[Exercise directions] Print the data that follows exactly as it stands, from its first line through the line containing "U3 pin OB: U1/PB3 -> N14", and stop there.

Saved data entries
══════════

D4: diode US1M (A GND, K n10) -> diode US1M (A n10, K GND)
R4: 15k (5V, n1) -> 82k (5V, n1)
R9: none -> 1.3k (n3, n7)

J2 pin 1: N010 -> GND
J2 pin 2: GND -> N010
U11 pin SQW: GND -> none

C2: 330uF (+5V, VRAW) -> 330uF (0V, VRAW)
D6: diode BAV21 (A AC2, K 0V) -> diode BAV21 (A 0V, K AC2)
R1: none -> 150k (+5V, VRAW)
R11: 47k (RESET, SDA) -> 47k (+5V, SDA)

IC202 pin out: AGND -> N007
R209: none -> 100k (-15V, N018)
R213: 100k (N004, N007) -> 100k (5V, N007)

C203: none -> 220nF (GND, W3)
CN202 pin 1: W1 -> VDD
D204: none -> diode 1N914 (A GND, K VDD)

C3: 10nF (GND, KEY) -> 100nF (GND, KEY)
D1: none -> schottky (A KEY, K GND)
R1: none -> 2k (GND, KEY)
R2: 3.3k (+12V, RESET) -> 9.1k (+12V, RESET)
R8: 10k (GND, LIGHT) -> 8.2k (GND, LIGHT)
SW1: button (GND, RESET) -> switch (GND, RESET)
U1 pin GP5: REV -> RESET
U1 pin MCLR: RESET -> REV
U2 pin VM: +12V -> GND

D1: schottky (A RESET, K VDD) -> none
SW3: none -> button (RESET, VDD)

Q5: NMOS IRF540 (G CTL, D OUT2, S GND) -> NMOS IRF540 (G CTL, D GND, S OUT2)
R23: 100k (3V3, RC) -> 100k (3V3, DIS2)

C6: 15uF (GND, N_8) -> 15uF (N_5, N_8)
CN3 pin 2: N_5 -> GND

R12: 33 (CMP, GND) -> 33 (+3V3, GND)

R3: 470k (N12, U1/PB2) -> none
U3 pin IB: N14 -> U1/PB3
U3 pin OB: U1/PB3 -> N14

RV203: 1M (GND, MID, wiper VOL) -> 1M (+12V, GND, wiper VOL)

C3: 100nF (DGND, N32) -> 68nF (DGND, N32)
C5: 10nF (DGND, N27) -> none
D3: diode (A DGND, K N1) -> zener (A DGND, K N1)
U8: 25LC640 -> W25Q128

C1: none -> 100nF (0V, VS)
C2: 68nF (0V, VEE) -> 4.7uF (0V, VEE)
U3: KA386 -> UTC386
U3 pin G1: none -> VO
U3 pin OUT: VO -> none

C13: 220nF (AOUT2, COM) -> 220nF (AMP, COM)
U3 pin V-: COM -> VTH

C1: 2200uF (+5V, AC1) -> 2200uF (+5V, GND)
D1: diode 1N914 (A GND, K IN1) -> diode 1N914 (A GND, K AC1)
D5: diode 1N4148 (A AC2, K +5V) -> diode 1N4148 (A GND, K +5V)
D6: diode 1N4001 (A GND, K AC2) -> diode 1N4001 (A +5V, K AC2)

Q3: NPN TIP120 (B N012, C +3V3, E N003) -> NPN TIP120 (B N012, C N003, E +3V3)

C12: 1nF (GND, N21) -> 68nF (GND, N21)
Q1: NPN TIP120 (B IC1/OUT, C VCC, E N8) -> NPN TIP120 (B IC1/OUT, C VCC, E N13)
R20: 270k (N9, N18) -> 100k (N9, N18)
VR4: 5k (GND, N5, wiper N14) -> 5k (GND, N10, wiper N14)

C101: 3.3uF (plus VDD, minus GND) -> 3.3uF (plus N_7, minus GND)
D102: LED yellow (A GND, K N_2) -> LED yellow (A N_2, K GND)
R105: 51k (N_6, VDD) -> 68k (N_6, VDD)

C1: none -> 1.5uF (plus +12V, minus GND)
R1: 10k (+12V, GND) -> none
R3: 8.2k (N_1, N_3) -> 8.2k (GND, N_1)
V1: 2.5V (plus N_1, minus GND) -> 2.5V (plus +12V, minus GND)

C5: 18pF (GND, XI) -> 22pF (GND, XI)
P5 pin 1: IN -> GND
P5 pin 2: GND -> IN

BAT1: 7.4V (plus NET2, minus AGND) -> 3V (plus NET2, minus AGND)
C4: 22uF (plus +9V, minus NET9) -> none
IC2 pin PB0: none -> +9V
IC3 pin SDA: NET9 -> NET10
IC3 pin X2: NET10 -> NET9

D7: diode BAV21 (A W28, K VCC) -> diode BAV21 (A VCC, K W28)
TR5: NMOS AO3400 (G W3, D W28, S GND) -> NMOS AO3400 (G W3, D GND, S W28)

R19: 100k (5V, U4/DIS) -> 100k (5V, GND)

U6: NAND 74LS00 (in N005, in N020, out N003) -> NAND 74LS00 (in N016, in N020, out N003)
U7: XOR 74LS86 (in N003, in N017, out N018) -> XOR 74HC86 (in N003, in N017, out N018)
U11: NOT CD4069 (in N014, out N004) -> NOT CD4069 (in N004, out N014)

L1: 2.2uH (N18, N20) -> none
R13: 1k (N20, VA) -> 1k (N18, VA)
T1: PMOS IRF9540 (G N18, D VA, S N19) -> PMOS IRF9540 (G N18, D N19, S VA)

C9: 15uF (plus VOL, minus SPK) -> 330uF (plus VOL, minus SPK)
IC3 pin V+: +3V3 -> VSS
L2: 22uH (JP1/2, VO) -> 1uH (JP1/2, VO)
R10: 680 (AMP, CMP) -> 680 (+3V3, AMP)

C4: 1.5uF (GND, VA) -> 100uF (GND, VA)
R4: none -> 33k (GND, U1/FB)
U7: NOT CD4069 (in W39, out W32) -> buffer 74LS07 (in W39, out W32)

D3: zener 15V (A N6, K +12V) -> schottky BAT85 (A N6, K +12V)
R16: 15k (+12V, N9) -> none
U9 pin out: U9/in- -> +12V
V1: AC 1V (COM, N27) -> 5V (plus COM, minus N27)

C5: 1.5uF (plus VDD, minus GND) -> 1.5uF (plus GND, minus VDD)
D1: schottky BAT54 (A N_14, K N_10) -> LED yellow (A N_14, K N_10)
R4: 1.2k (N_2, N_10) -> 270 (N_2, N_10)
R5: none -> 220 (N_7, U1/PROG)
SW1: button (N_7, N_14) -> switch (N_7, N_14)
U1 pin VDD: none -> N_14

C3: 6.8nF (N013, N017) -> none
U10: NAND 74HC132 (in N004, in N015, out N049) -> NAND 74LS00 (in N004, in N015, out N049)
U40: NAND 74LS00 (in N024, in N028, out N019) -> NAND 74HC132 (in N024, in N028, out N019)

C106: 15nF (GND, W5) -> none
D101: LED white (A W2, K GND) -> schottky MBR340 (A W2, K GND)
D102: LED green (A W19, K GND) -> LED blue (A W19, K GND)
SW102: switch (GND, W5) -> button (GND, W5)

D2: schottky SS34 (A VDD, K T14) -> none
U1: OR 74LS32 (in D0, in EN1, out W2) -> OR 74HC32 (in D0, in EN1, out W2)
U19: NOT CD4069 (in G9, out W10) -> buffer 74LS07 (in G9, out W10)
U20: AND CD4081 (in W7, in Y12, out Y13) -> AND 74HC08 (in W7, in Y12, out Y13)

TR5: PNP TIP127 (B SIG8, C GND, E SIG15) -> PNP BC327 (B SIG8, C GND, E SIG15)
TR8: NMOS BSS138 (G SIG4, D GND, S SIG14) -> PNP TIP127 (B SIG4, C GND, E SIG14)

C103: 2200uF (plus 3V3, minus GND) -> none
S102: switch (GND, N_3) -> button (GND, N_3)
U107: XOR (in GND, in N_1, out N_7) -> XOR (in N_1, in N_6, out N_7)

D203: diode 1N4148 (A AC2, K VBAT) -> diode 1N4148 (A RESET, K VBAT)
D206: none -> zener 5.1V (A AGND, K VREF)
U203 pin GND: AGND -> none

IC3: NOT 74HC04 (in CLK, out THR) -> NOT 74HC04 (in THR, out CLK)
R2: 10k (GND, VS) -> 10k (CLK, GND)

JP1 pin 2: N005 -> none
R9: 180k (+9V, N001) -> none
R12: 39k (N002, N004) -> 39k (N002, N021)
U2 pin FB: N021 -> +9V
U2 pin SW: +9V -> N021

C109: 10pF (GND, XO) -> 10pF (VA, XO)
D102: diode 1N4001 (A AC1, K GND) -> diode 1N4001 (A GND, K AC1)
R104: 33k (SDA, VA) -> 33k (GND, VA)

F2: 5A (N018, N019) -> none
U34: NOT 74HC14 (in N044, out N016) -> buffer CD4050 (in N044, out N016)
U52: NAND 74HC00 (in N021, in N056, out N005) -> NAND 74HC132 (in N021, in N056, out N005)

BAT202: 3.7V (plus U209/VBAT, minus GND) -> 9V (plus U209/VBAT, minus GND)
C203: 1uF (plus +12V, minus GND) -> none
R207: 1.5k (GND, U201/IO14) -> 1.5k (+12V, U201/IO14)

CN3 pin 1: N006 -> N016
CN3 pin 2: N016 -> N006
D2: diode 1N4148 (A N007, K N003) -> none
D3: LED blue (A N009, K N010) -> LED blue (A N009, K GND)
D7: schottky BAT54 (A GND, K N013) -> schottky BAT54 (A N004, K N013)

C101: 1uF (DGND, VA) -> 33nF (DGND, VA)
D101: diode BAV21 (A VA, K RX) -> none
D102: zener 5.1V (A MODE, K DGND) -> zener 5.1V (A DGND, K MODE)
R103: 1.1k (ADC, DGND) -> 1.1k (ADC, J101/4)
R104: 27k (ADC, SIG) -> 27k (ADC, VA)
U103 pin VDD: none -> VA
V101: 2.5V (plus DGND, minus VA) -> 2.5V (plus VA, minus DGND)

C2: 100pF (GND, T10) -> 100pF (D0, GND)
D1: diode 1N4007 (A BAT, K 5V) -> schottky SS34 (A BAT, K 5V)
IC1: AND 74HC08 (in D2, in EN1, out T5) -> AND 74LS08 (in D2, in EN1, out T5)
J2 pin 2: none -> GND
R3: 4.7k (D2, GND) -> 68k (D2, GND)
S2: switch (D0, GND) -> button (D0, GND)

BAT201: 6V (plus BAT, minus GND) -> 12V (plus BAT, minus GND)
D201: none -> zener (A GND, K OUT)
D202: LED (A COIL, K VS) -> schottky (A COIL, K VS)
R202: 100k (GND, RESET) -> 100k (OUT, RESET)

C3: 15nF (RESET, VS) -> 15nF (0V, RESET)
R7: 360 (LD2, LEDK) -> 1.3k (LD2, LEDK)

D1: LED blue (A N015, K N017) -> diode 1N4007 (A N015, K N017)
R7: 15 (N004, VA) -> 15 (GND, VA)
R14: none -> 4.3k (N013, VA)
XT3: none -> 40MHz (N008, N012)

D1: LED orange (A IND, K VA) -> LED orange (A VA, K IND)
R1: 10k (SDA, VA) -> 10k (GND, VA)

══════════

[Exercise result]
D4: diode US1M (A GND, K n10) -> diode US1M (A n10, K GND)
R4: 15k (5V, n1) -> 82k (5V, n1)
R9: none -> 1.3k (n3, n7)

J2 pin 1: N010 -> GND
J2 pin 2: GND -> N010
U11 pin SQW: GND -> none

C2: 330uF (+5V, VRAW) -> 330uF (0V, VRAW)
D6: diode BAV21 (A AC2, K 0V) -> diode BAV21 (A 0V, K AC2)
R1: none -> 150k (+5V, VRAW)
R11: 47k (RESET, SDA) -> 47k (+5V, SDA)

IC202 pin out: AGND -> N007
R209: none -> 100k (-15V, N018)
R213: 100k (N004, N007) -> 100k (5V, N007)

C203: none -> 220nF (GND, W3)
CN202 pin 1: W1 -> VDD
D204: none -> diode 1N914 (A GND, K VDD)

C3: 10nF (GND, KEY) -> 100nF (GND, KEY)
D1: none -> schottky (A KEY, K GND)
R1: none -> 2k (GND, KEY)
R2: 3.3k (+12V, RESET) -> 9.1k (+12V, RESET)
R8: 10k (GND, LIGHT) -> 8.2k (GND, LIGHT)
SW1: button (GND, RESET) -> switch (GND, RESET)
U1 pin GP5: REV -> RESET
U1 pin MCLR: RESET -> REV
U2 pin VM: +12V -> GND

D1: schottky (A RESET, K VDD) -> none
SW3: none -> button (RESET, VDD)

Q5: NMOS IRF540 (G CTL, D OUT2, S GND) -> NMOS IRF540 (G CTL, D GND, S OUT2)
R23: 100k (3V3, RC) -> 100k (3V3, DIS2)

C6: 15uF (GND, N_8) -> 15uF (N_5, N_8)
CN3 pin 2: N_5 -> GND

R12: 33 (CMP, GND) -> 33 (+3V3, GND)

R3: 470k (N12, U1/PB2) -> none
U3 pin IB: N14 -> U1/PB3
U3 pin OB: U1/PB3 -> N14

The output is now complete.